The answer is to be an exact copy of the lines below running from the line with "- mancuerna (gris) [597 321]" down to the line with "(gris) [201 387]", both ends included, and nothing more.

────────

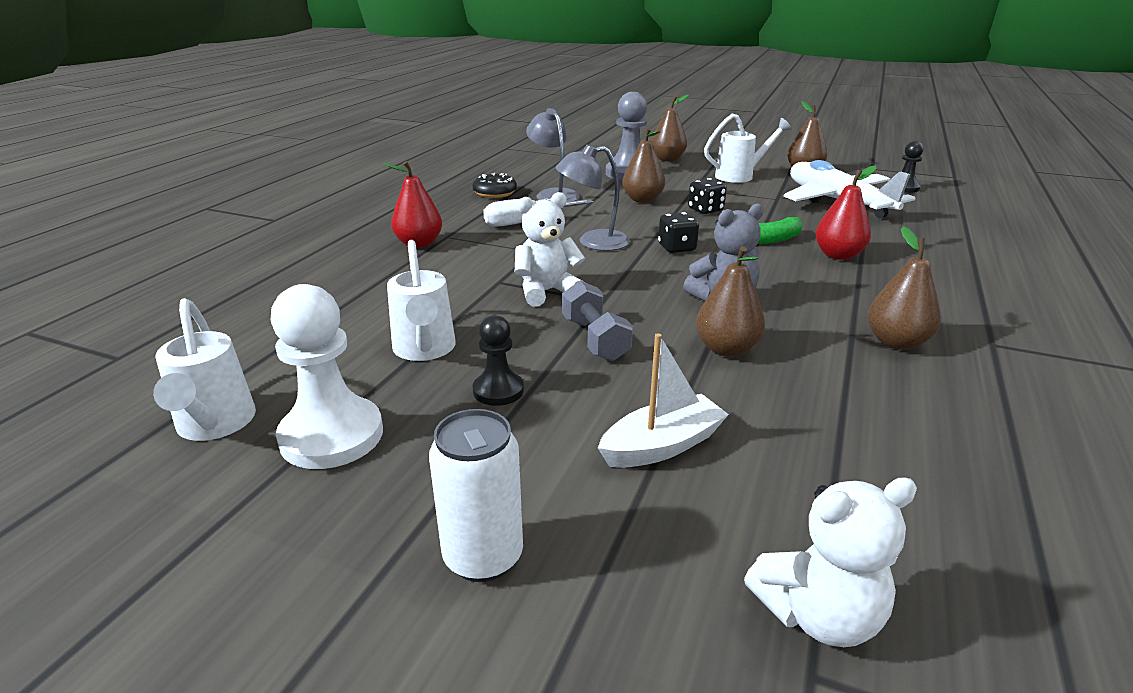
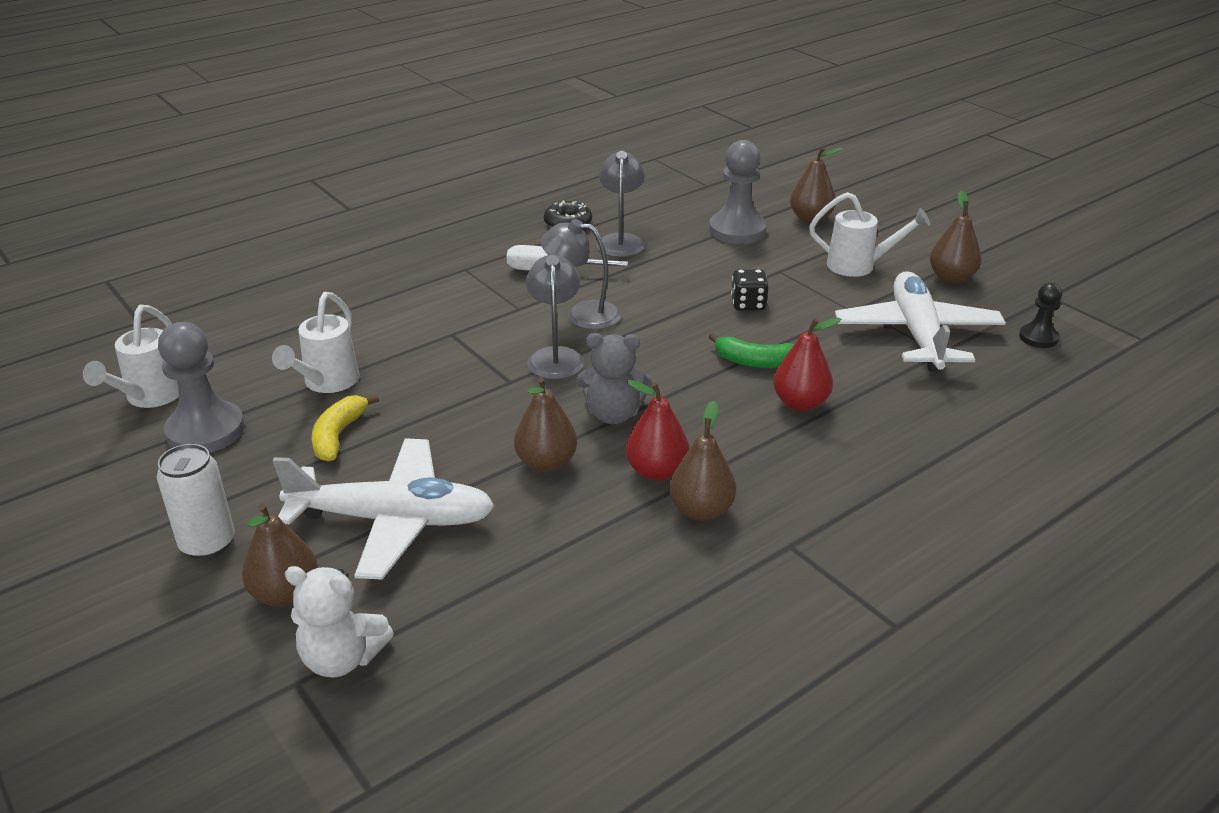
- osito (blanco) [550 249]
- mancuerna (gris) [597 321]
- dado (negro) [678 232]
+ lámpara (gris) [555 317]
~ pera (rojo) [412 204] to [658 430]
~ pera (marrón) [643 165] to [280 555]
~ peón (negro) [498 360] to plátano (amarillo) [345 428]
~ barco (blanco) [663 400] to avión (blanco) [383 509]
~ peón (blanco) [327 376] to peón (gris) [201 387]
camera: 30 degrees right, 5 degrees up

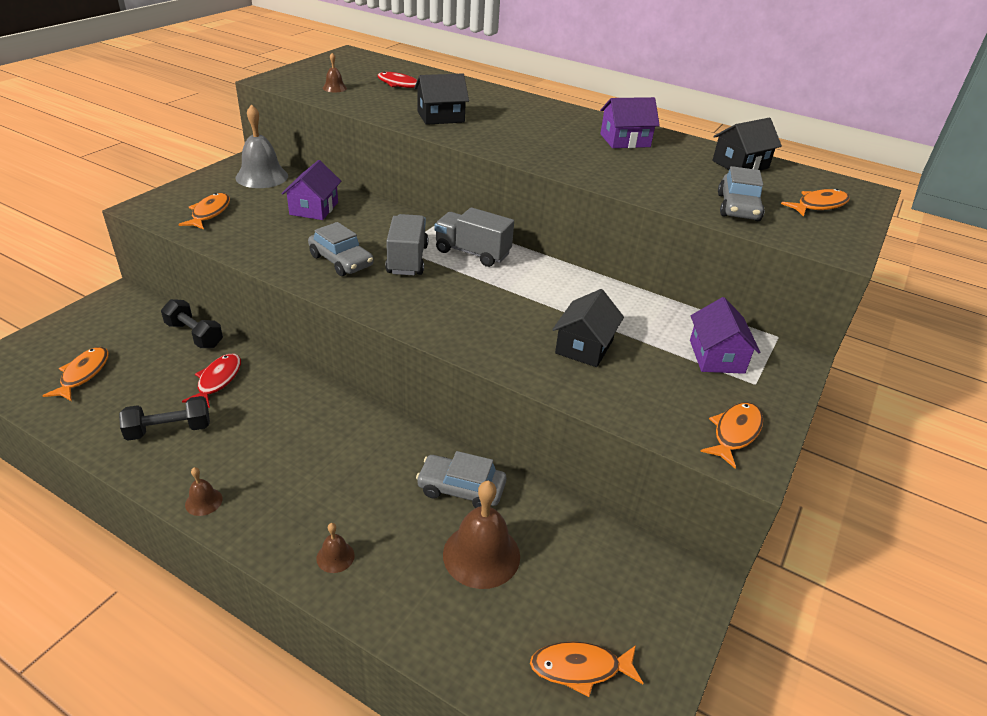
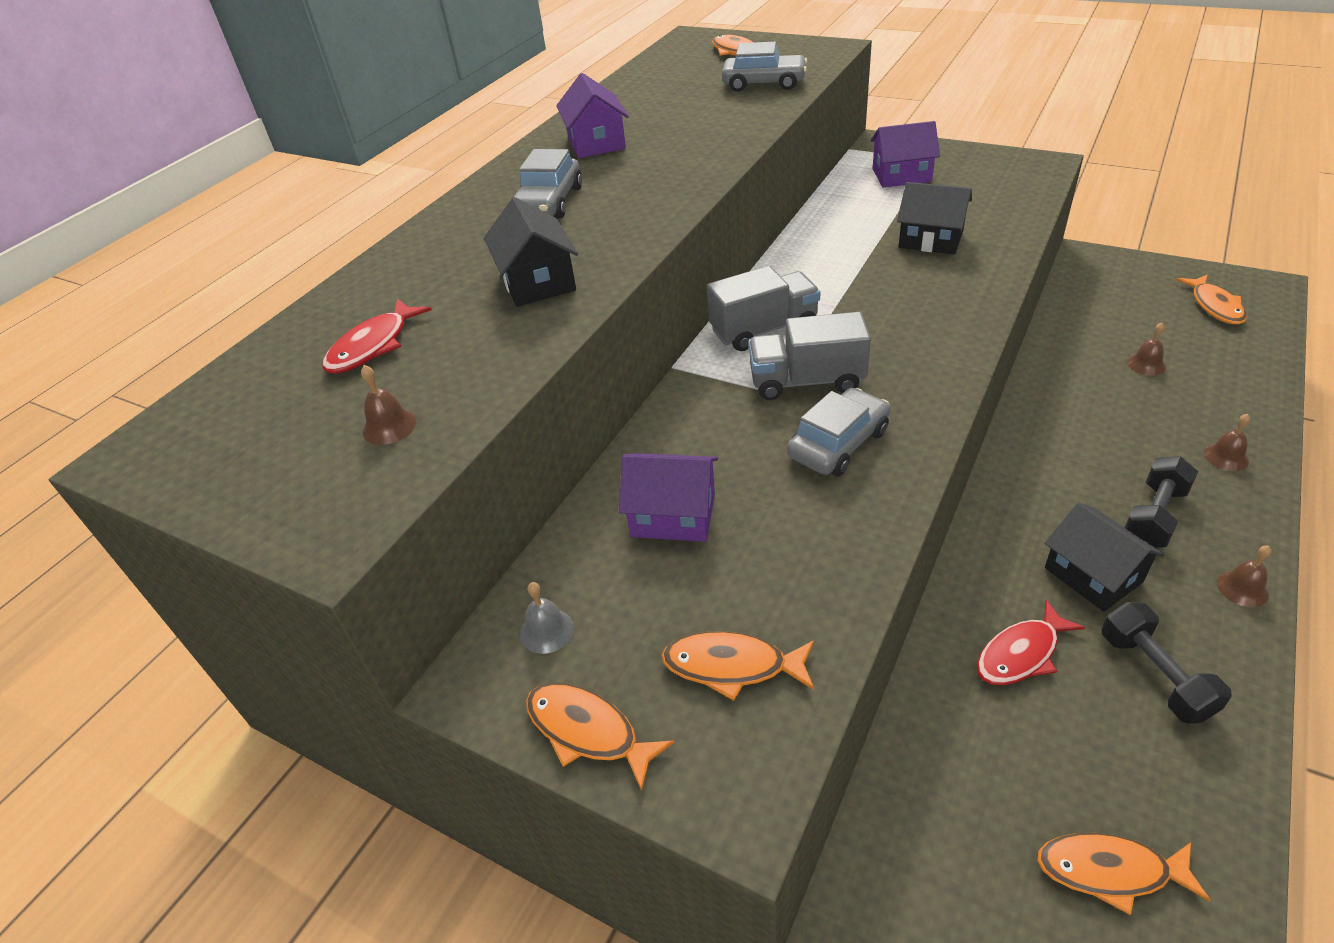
~ mancuerna (negro) [192 323] to [1161 501]
~ coche (gris) [461 479] to [547 184]
~ pez (naranja) [731 435] to [600 737]
~ casa (negro) [747 144] to [1105 557]
~ pez (rojo) [211 381] = [1031 642] 45 degrees counterclockwise
~ camión (gris) [474 237] = [763 308] 135 degrees counterclockwise
~ campana (gris) [261 146] = [547 618] x0.47
~ campana (marrón) [481 535] = [1146 349] x0.47
camera: 85 degrees left, 5 degrees up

────────

_Answer space_
- mancuerna (gris) [597 321]
- dado (negro) [678 232]
+ lámpara (gris) [555 317]
~ pera (rojo) [412 204] to [658 430]
~ pera (marrón) [643 165] to [280 555]
~ peón (negro) [498 360] to plátano (amarillo) [345 428]
~ barco (blanco) [663 400] to avión (blanco) [383 509]
~ peón (blanco) [327 376] to peón (gris) [201 387]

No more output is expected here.